(Data items)
[Start of section]

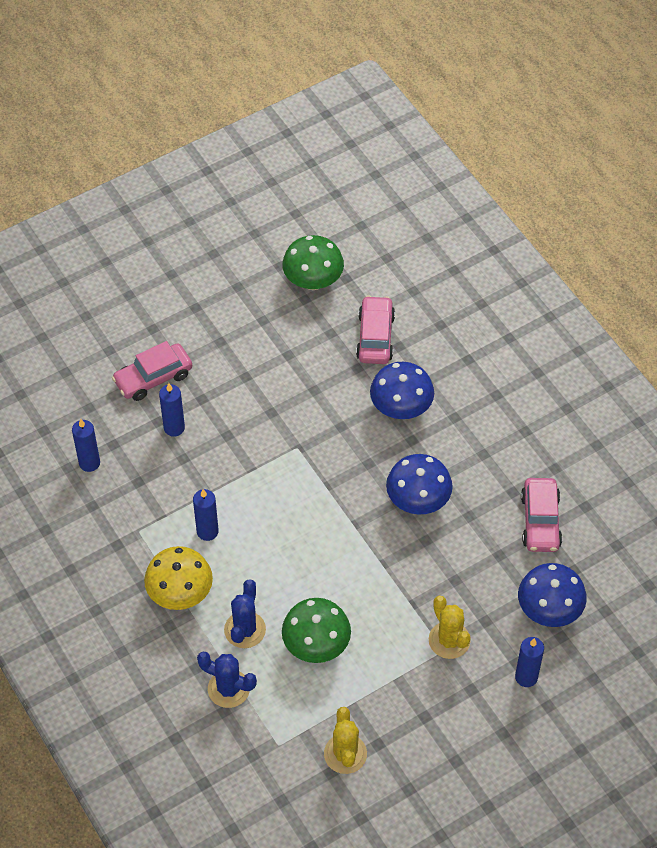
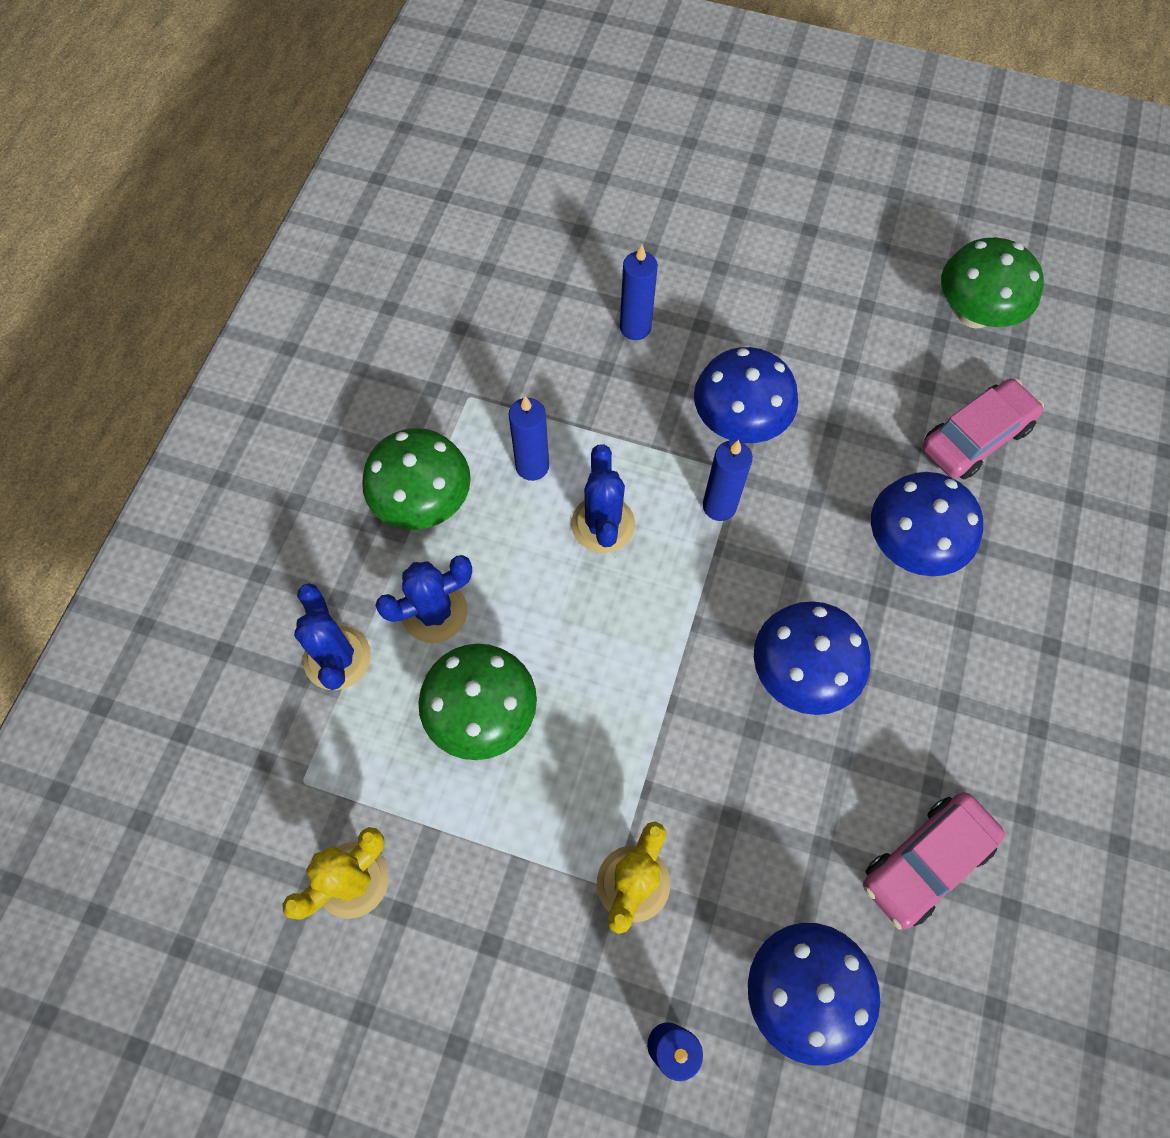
camera: 50 degrees right, 10 degrees up
(89, 463) = (511, 283): blue candle -> blue candle (719, 506)
(153, 378) = (678, 259): pink car -> none
(180, 593) = (424, 502): yellow mushroom -> green mushroom
(268, 524) = (603, 524): none -> blue cactus
(271, 425) = (739, 422): none -> blue mushroom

[End of section]

EXERCISE GOAL — Return the entries above exactly and in full; do not include images.

EXERCISE RESULT —
camera: 50 degrees right, 10 degrees up
(89, 463) = (511, 283): blue candle -> blue candle (719, 506)
(153, 378) = (678, 259): pink car -> none
(180, 593) = (424, 502): yellow mushroom -> green mushroom
(268, 524) = (603, 524): none -> blue cactus
(271, 425) = (739, 422): none -> blue mushroom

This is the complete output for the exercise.